▸ **Task requirements**
Skip all lines in the entries below that come before the one containing "(225, 448) = (225, 374): yellow". Repeat that line and the rest exactly.

[Image sets with object changes]
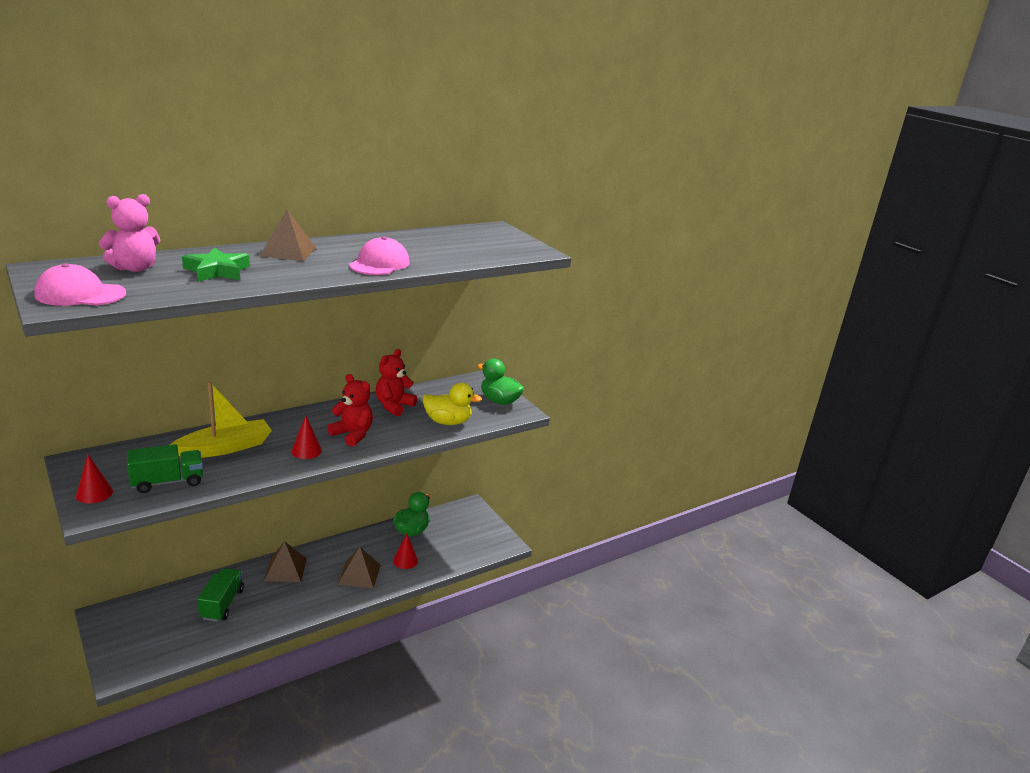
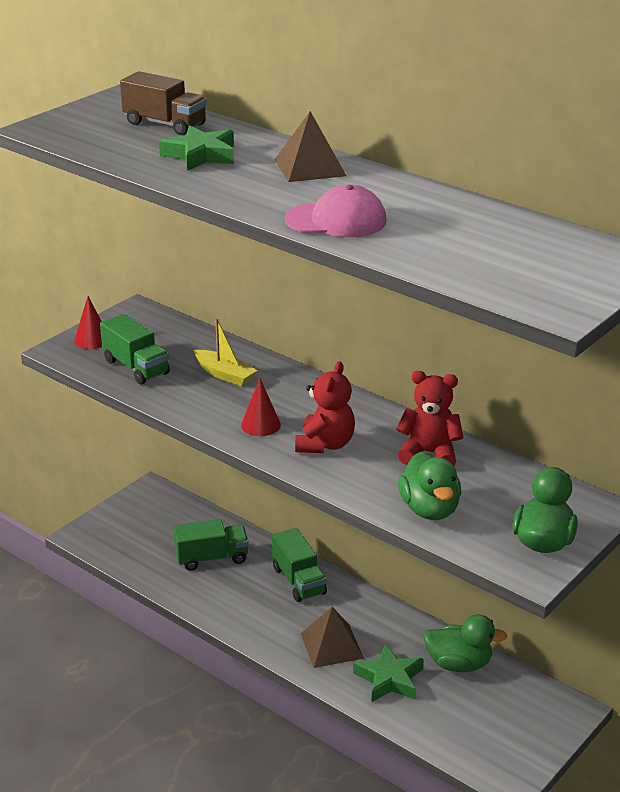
camera: 75 degrees right, 5 degrees up
(80, 294) = (74, 127): pink cap -> none
(135, 268) = (165, 124): pink teddy bear -> brown truck
(225, 448) = (225, 374): yellow boat -> yellow boat, size x0.64
(285, 569) = (298, 581): brown pyramid -> green truck
(405, 560) = (389, 679): red cone -> green star
(447, 422) = (429, 509): yellow duck -> green duck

▸ **Result of this exercise**
(225, 448) = (225, 374): yellow boat -> yellow boat, size x0.64
(285, 569) = (298, 581): brown pyramid -> green truck
(405, 560) = (389, 679): red cone -> green star
(447, 422) = (429, 509): yellow duck -> green duck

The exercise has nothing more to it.